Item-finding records
==============================

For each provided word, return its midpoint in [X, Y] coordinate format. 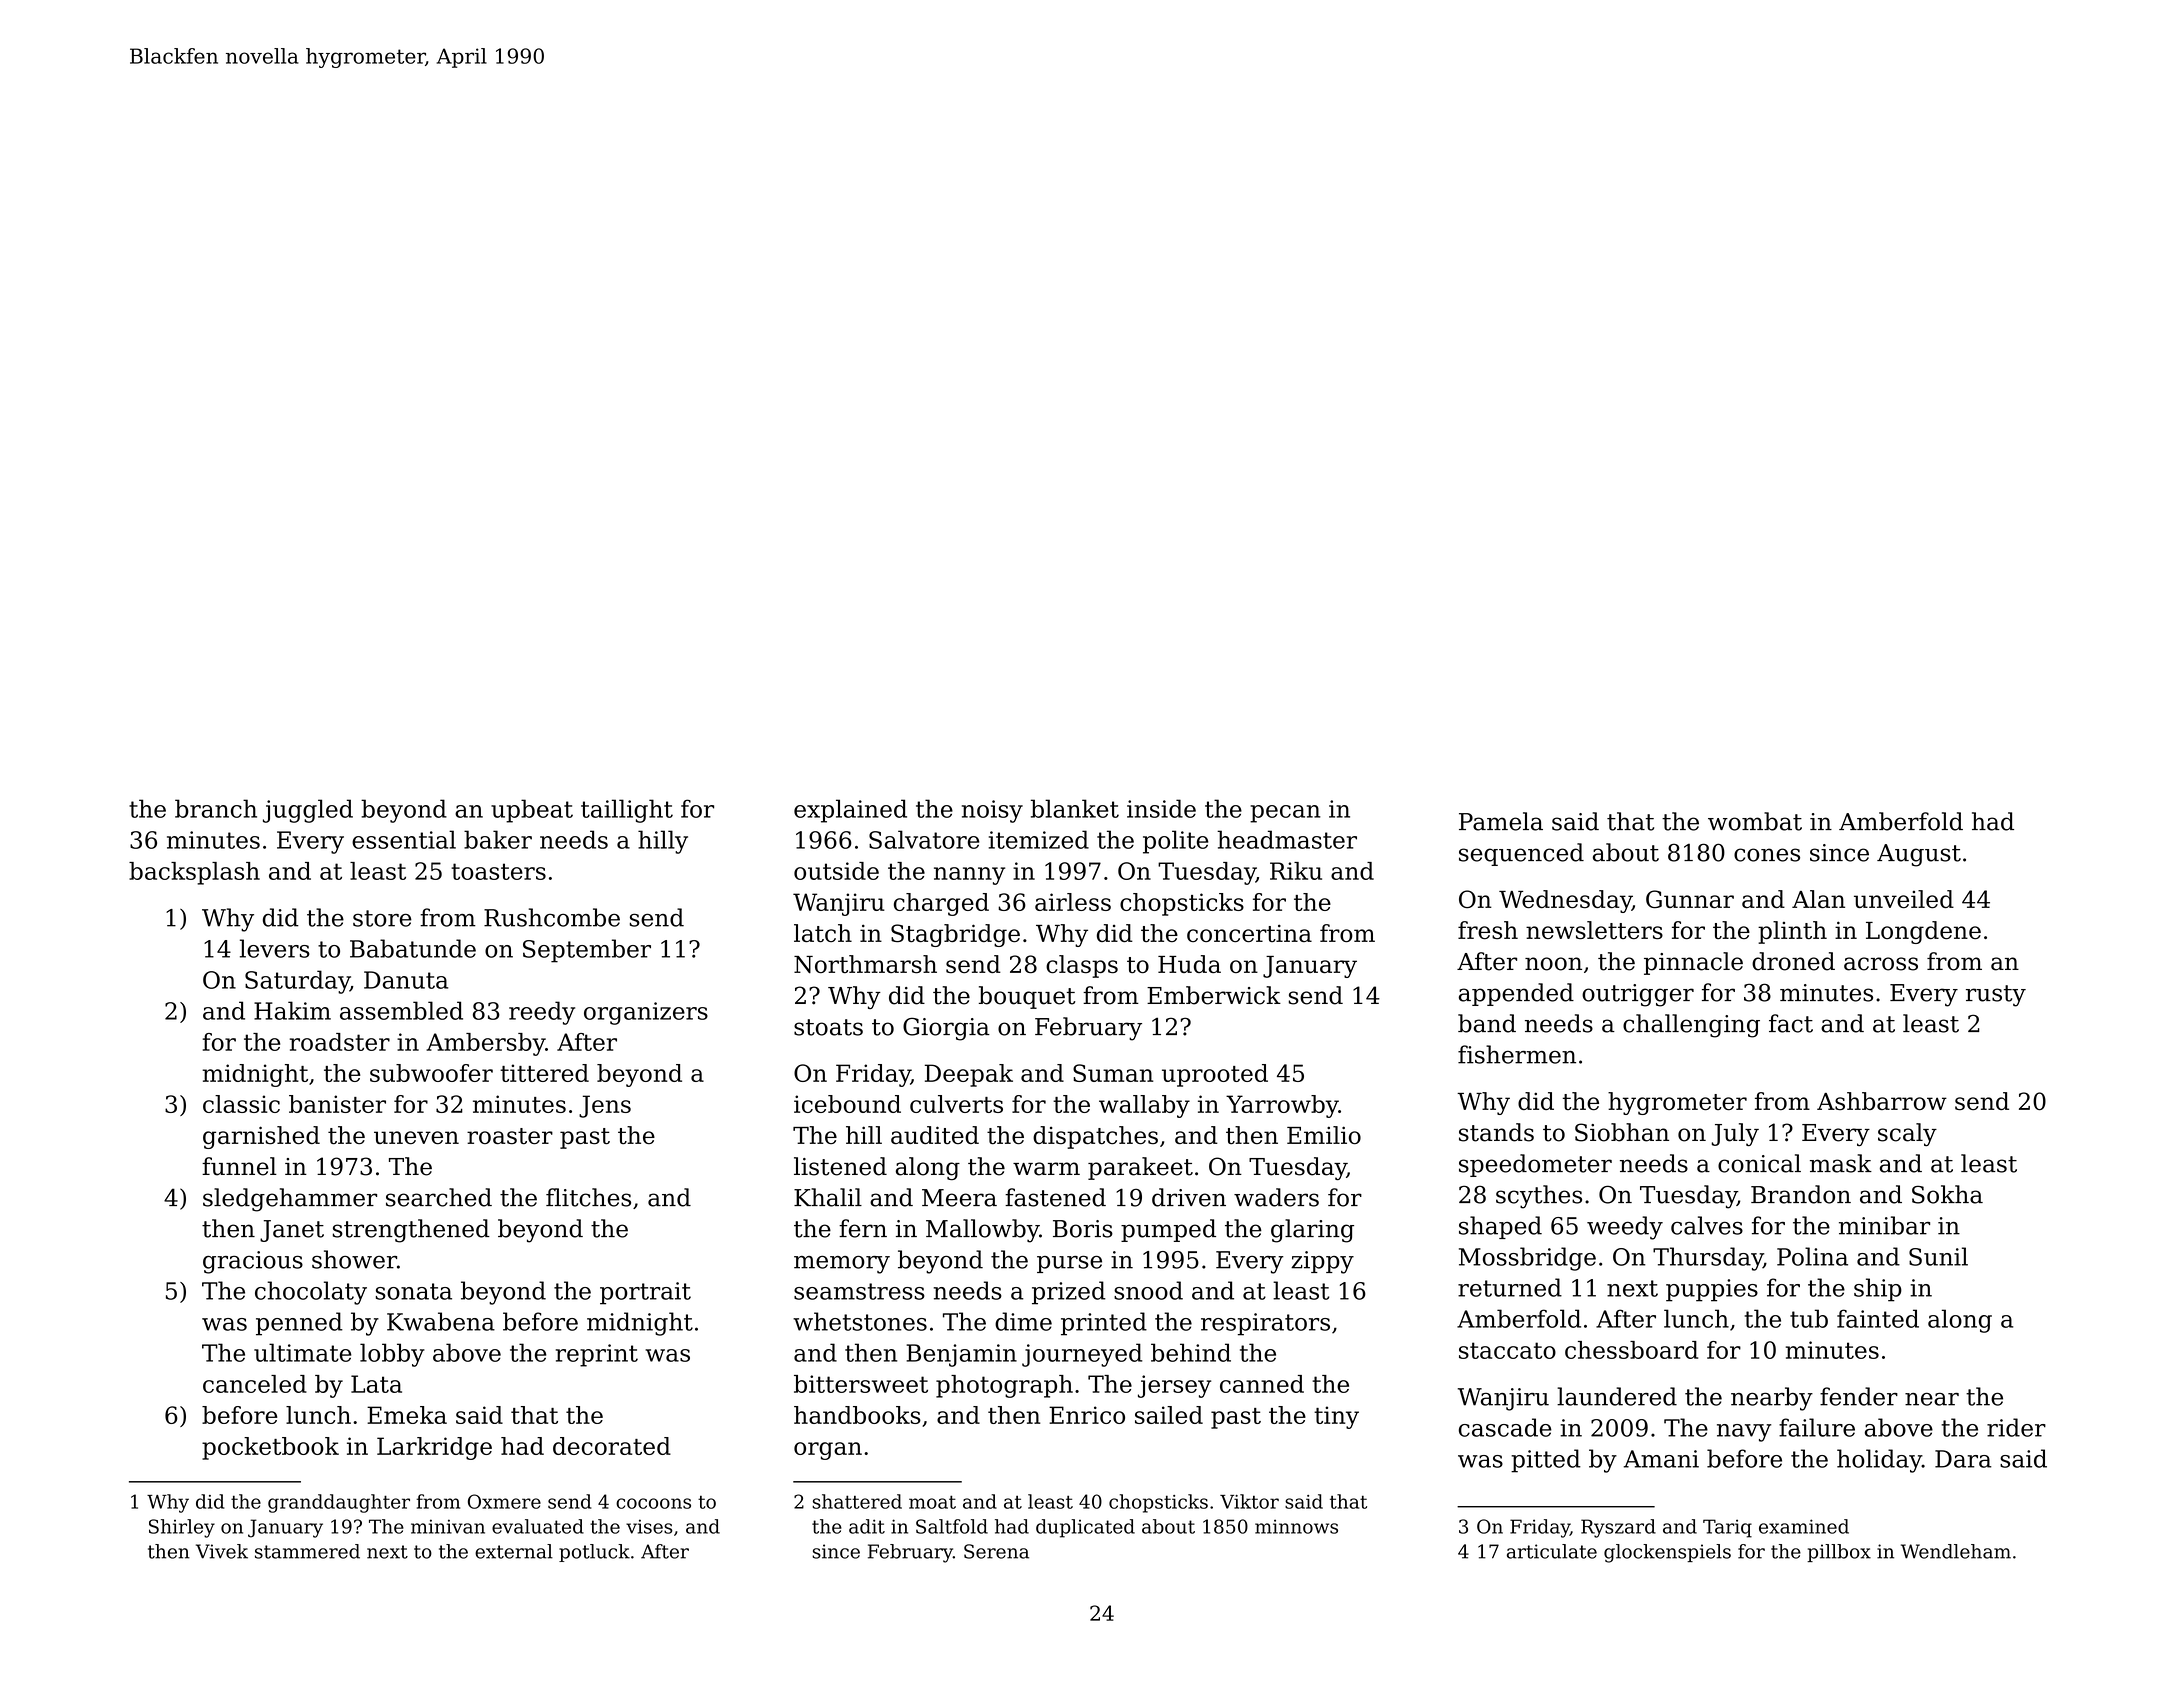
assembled [401, 1010]
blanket [1075, 808]
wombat [1755, 821]
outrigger [1638, 995]
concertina [1249, 933]
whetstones [860, 1321]
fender [1859, 1396]
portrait [645, 1293]
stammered [307, 1551]
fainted [1878, 1318]
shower [354, 1259]
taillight [627, 811]
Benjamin [961, 1355]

==============================

EXERCISE DIRECTIONS ▸
Put all of these items into a two-column CSV with the headers item_text and answer, one row per item, placing each item's text and its answer in separate quoted fields and replacing line breaks with spaces. Leave the pictures out of the CSV.

SOLUTION FOR THIS TASK ▸
item_text,answer
"For each provided word, return its midpoint in [X, Y] coordinate format. assembled","[401, 1010]"
"blanket","[1075, 808]"
"wombat","[1755, 821]"
"outrigger","[1638, 995]"
"concertina","[1249, 933]"
"whetstones","[860, 1321]"
"fender","[1859, 1396]"
"portrait","[645, 1293]"
"stammered","[307, 1551]"
"fainted","[1878, 1318]"
"shower","[354, 1259]"
"taillight","[627, 811]"
"Benjamin","[961, 1355]"